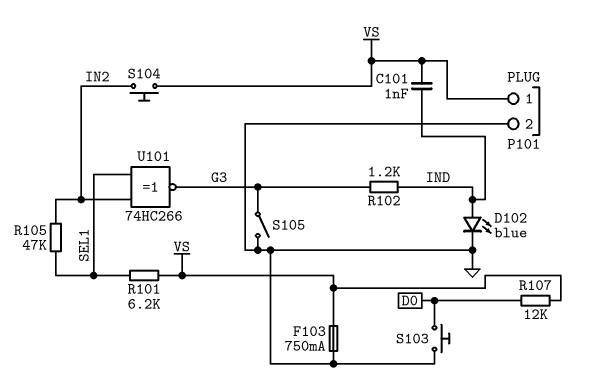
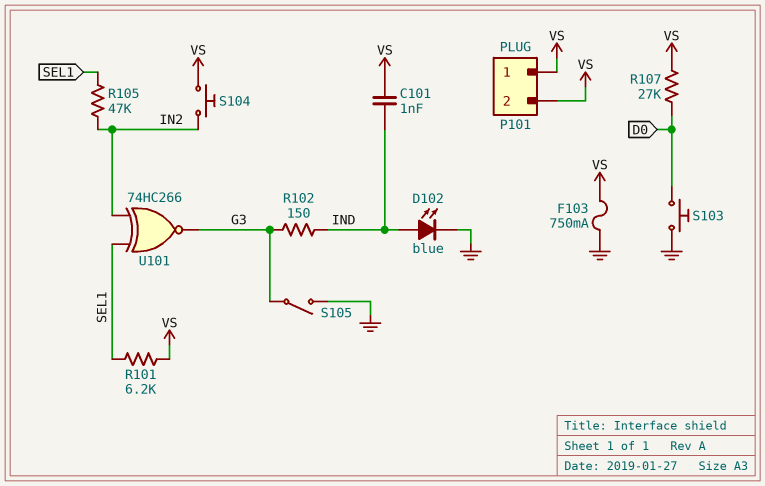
P101 pin 2: GND -> VS
R102: 1.2k (G3, IND) -> 150 (G3, IND)
R107: 12k (D0, VS) -> 27k (D0, VS)

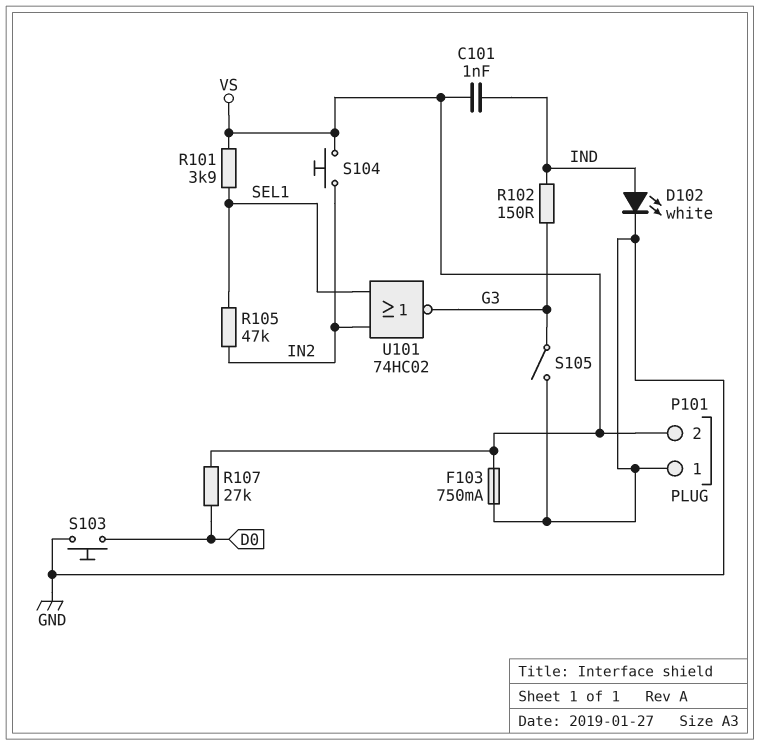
D102: LED blue (A IND, K GND) -> LED white (A IND, K GND)
P101 pin 1: VS -> GND
R101: 6.2k (SEL1, VS) -> 3.9k (SEL1, VS)
U101: XNOR 74HC266 (in IN2, in SEL1, out G3) -> NOR 74HC02 (in IN2, in SEL1, out G3)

▶ **Task details**:
Go back to the data above and please quote exactly, and only, the lines from the line with "D102: LED blue" through its last line.

▶ **Reply to the exercise**:
D102: LED blue (A IND, K GND) -> LED white (A IND, K GND)
P101 pin 1: VS -> GND
R101: 6.2k (SEL1, VS) -> 3.9k (SEL1, VS)
U101: XNOR 74HC266 (in IN2, in SEL1, out G3) -> NOR 74HC02 (in IN2, in SEL1, out G3)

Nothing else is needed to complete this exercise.